> _Problem requirements_: Could you repeat all of the entries below word for word, apart from the pictures?

*** Entries provided Section Begins ***

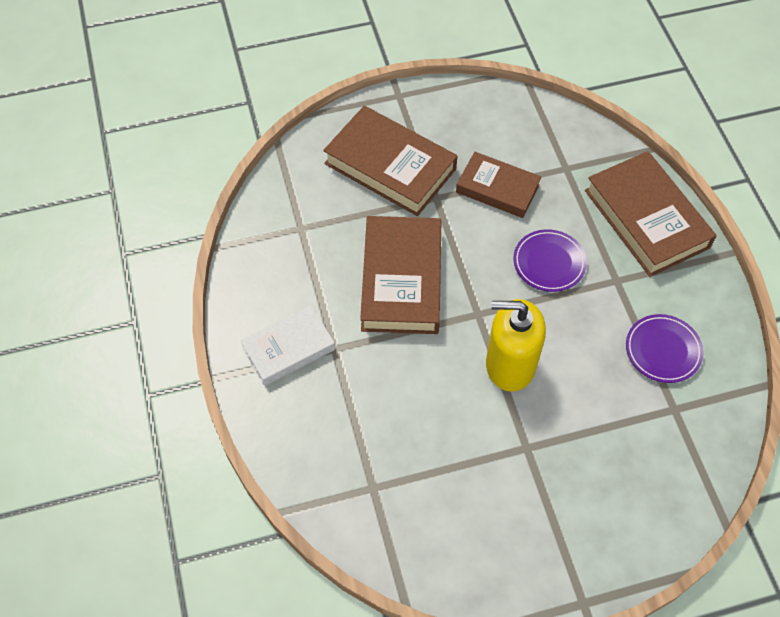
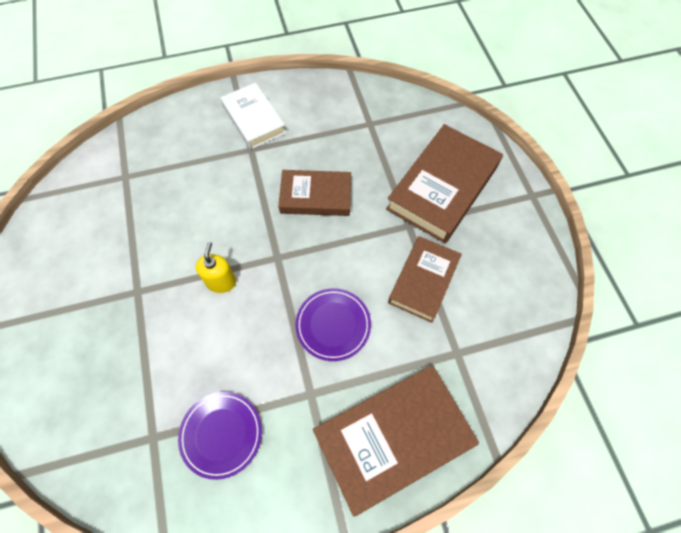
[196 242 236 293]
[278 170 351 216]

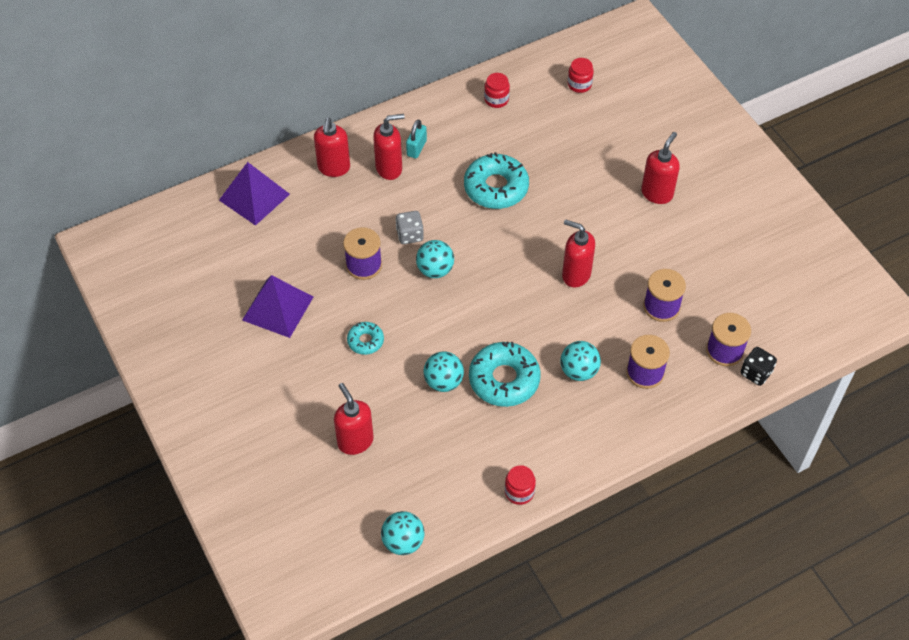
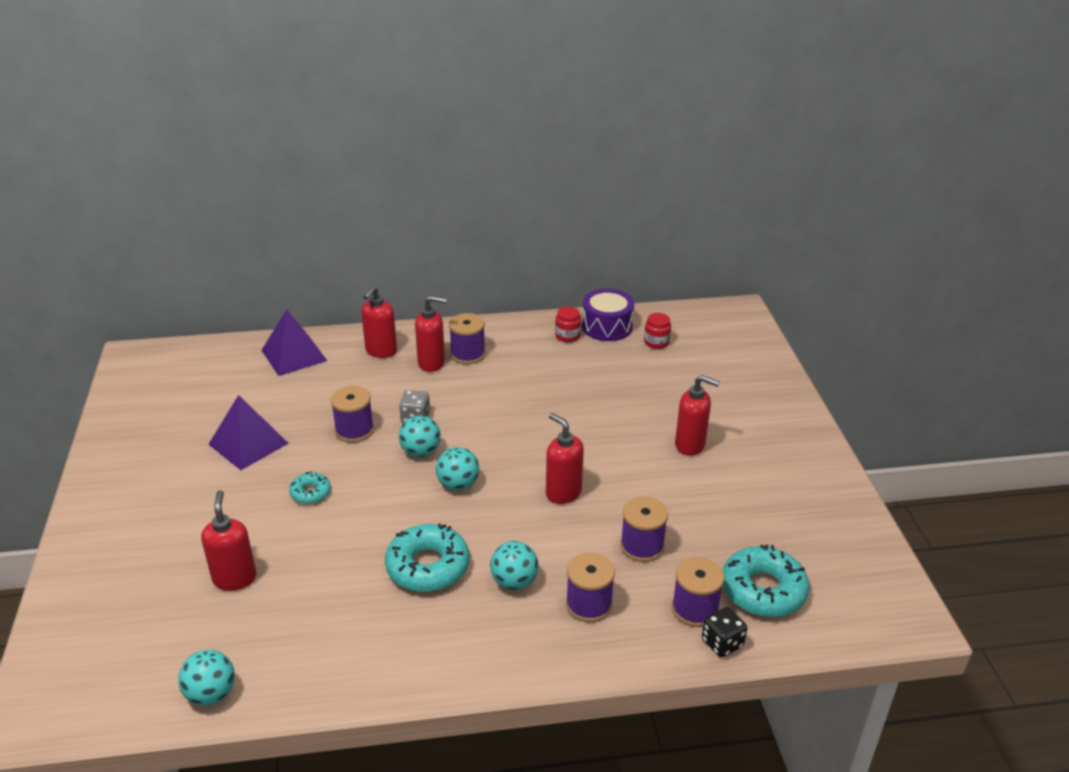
[436 447 479 491]
[449 313 485 364]
[582 289 634 341]
[675 375 720 456]
[723 544 810 617]
[505 465 536 505] (first image)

*** Entries provided Section Ends ***

> _The answer_:
[196 242 236 293]
[278 170 351 216]

[436 447 479 491]
[449 313 485 364]
[582 289 634 341]
[675 375 720 456]
[723 544 810 617]
[505 465 536 505] (first image)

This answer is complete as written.